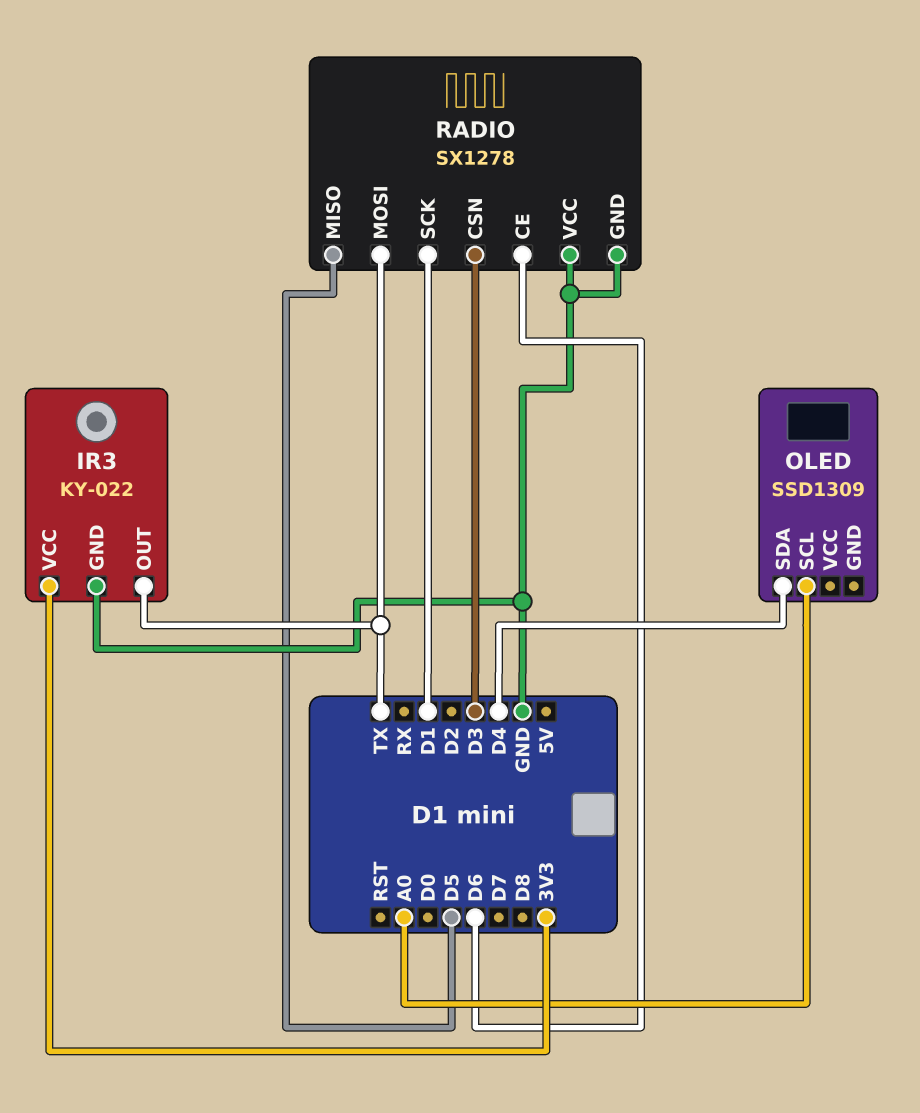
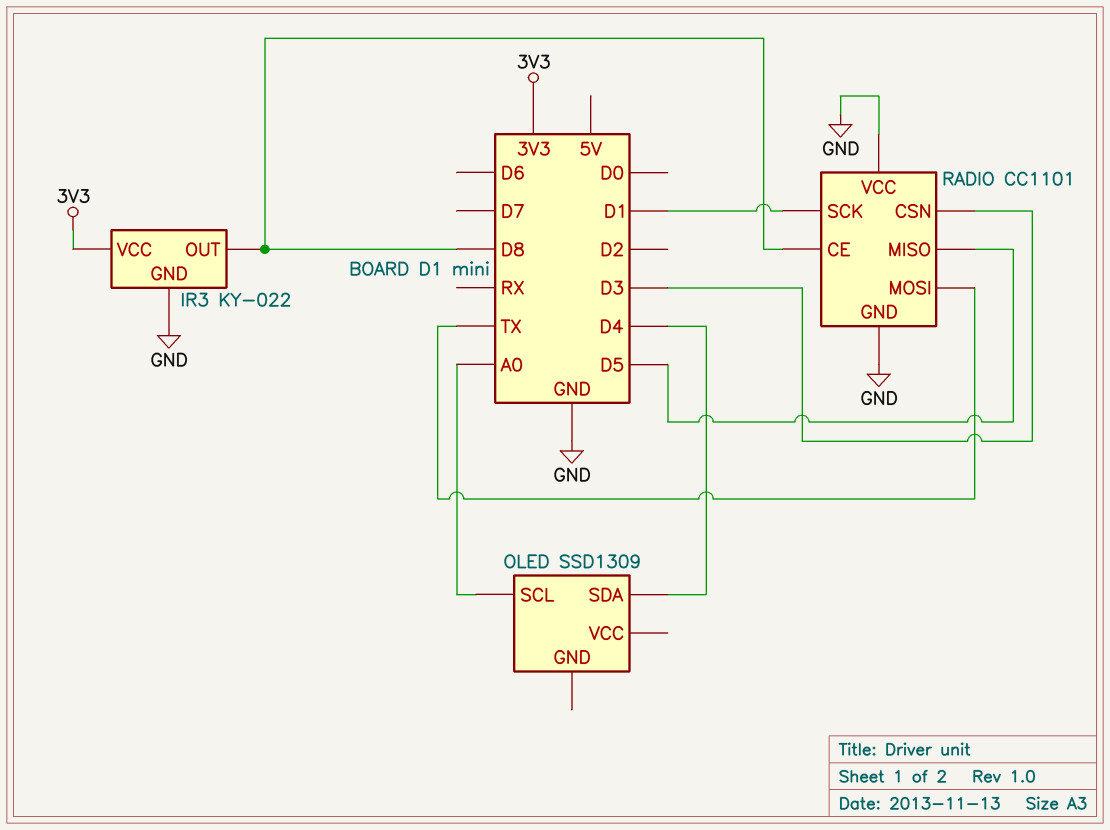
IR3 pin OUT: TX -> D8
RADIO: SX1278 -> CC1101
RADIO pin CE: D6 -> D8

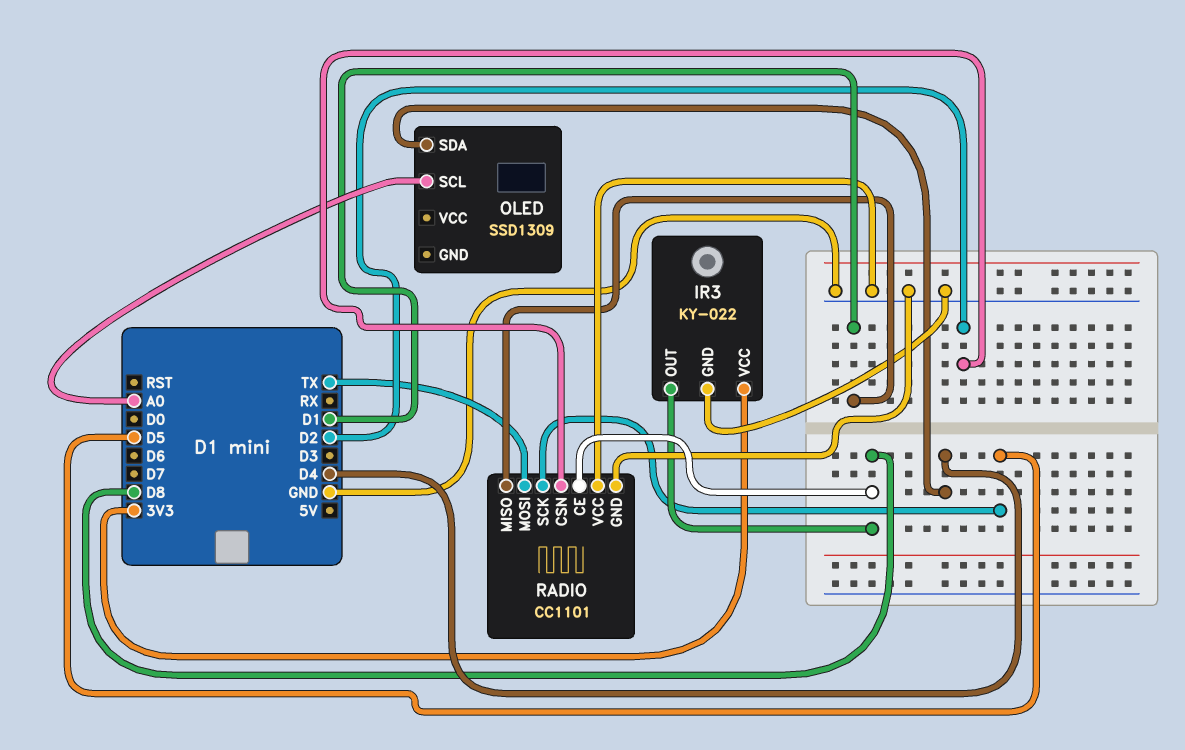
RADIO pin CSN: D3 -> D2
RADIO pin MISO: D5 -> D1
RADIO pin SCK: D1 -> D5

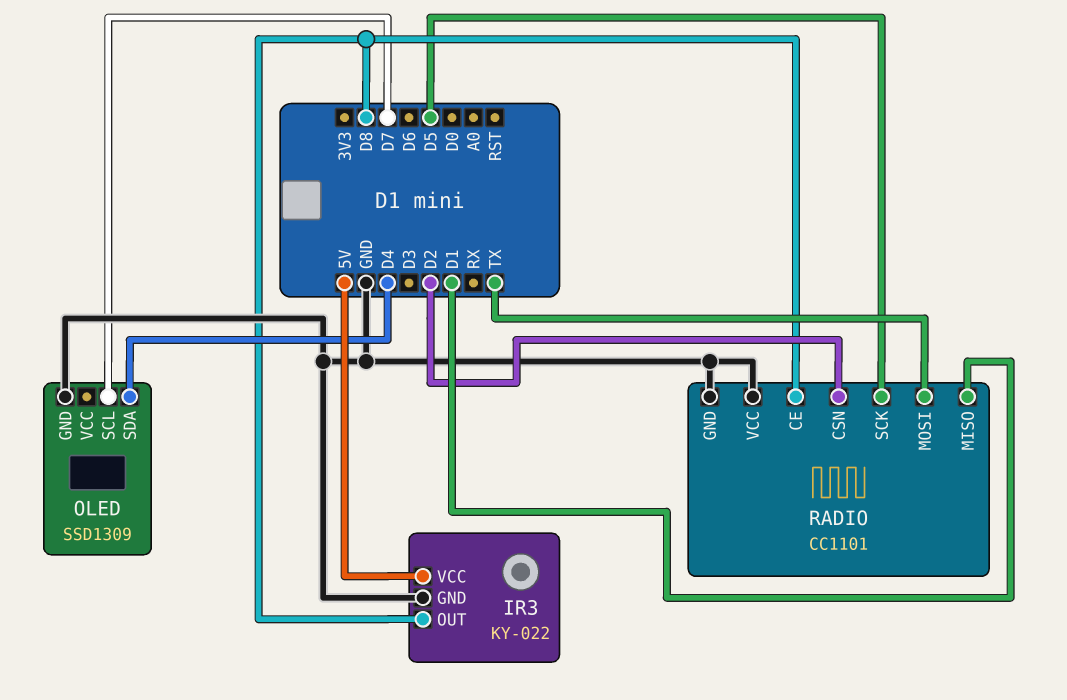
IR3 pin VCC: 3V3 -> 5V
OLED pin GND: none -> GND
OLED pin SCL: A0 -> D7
...
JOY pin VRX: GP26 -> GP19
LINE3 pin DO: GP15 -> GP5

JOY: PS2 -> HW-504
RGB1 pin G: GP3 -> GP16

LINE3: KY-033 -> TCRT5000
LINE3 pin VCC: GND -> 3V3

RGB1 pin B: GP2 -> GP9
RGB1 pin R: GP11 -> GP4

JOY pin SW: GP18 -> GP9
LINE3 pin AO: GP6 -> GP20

- [PROBLEM]: In the listing above, locate the line containing "RGB1 pin G: GP3 -> GP16" and the line containing "LINE3 pin AO: GP6 -> GP20". Extract those two lines and every line between them, exactly as written, and only those.

- [RESPONSE BOX]:
RGB1 pin G: GP3 -> GP16

LINE3: KY-033 -> TCRT5000
LINE3 pin VCC: GND -> 3V3

RGB1 pin B: GP2 -> GP9
RGB1 pin R: GP11 -> GP4

JOY pin SW: GP18 -> GP9
LINE3 pin AO: GP6 -> GP20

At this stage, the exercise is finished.